Could the entries below be reproduced exactly, with the images removed?

%%

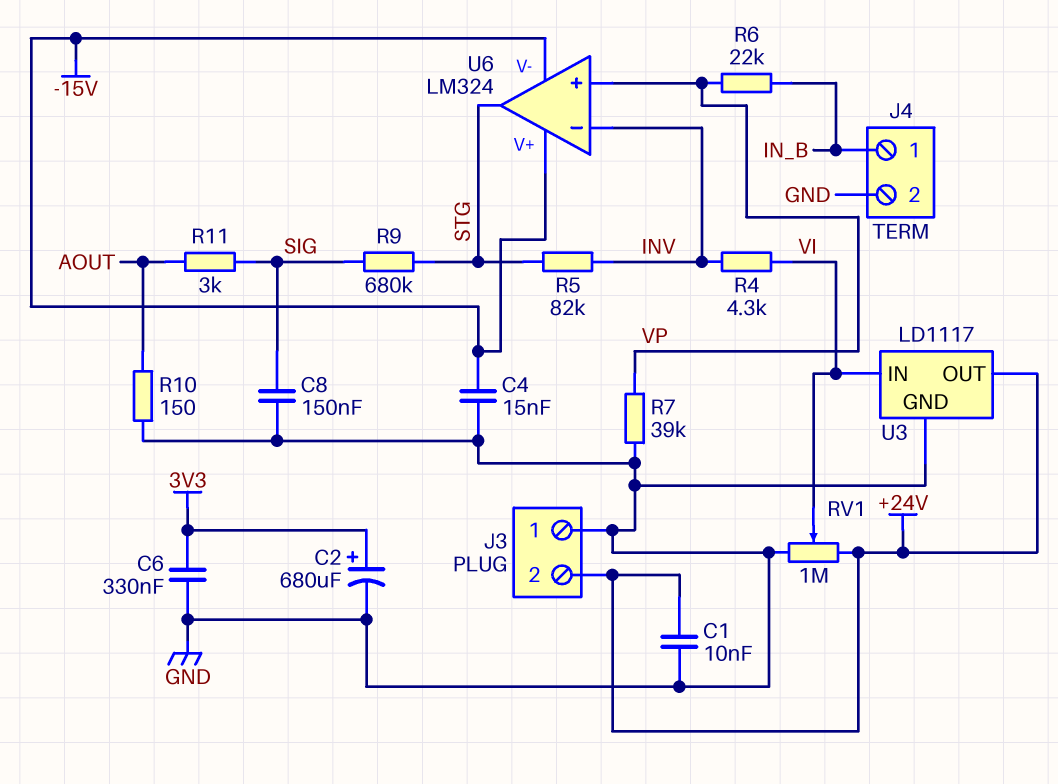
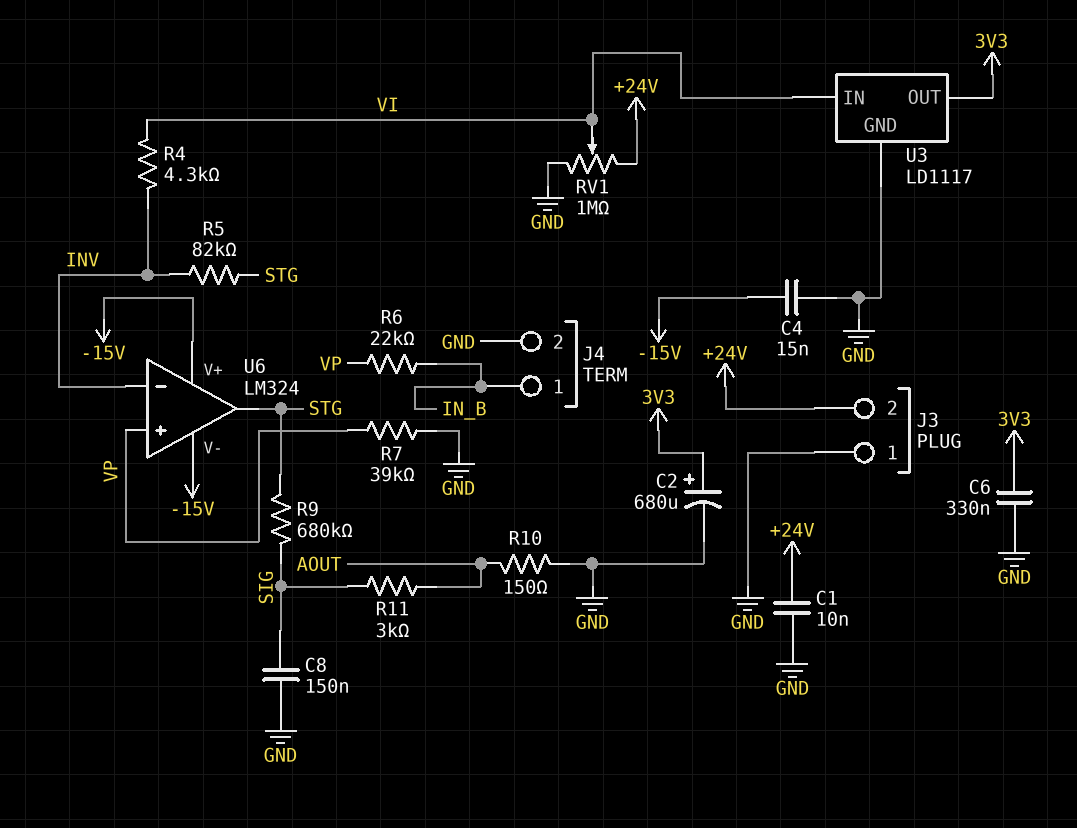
U3 pin OUT: +24V -> 3V3

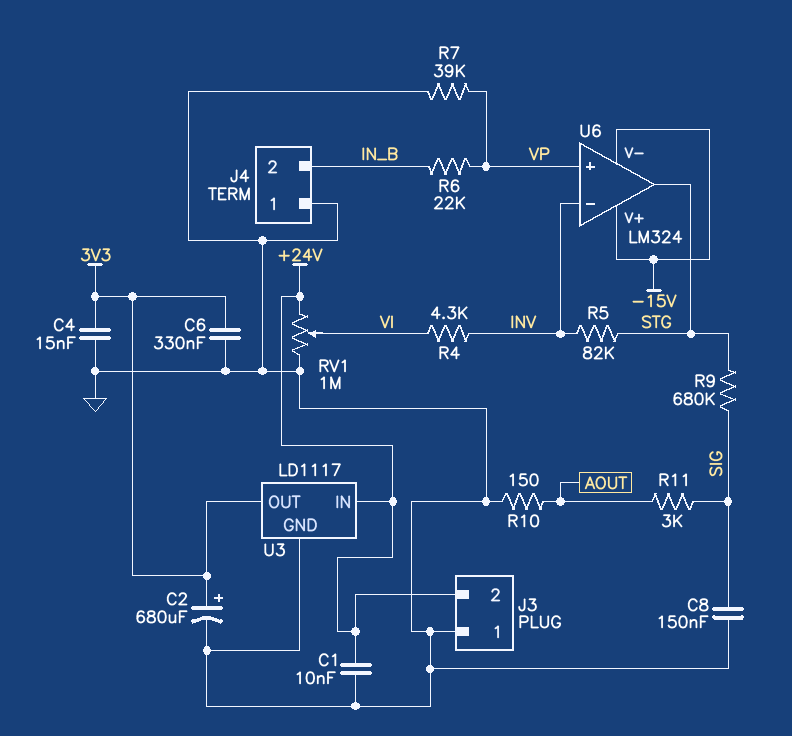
C4: 15nF (-15V, GND) -> 15nF (3V3, GND)
J4 pin 1: IN_B -> GND
J4 pin 2: GND -> IN_B
U3 pin IN: VI -> +24V

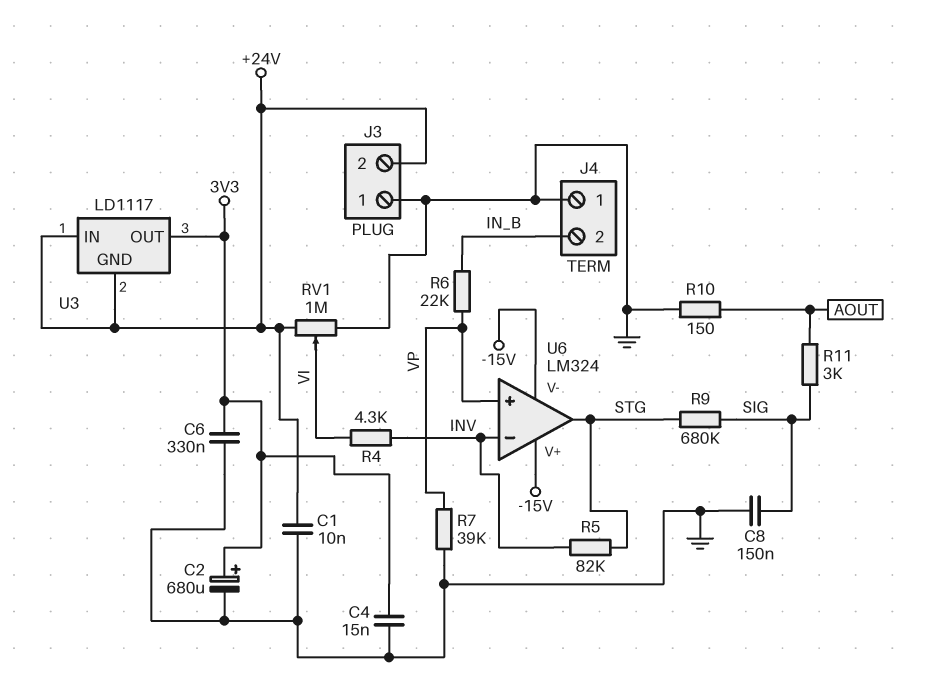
U3 pin GND: GND -> +24V

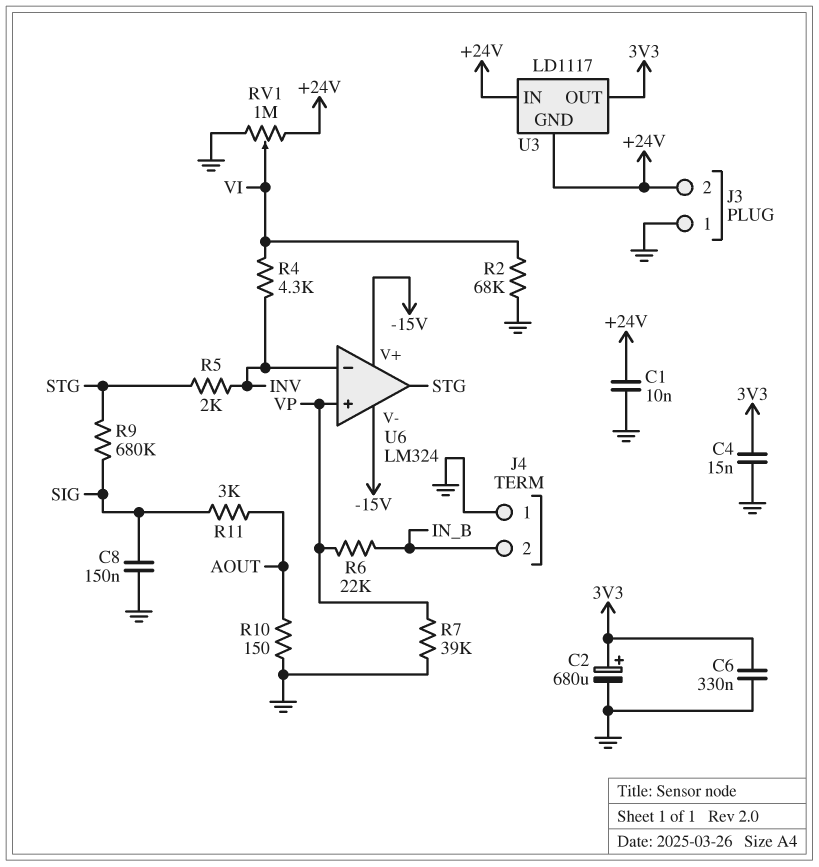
R2: none -> 68k (GND, VI)
R5: 82k (INV, STG) -> 2k (INV, STG)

%%

Output for this exercise:
U3 pin OUT: +24V -> 3V3

C4: 15nF (-15V, GND) -> 15nF (3V3, GND)
J4 pin 1: IN_B -> GND
J4 pin 2: GND -> IN_B
U3 pin IN: VI -> +24V

U3 pin GND: GND -> +24V

R2: none -> 68k (GND, VI)
R5: 82k (INV, STG) -> 2k (INV, STG)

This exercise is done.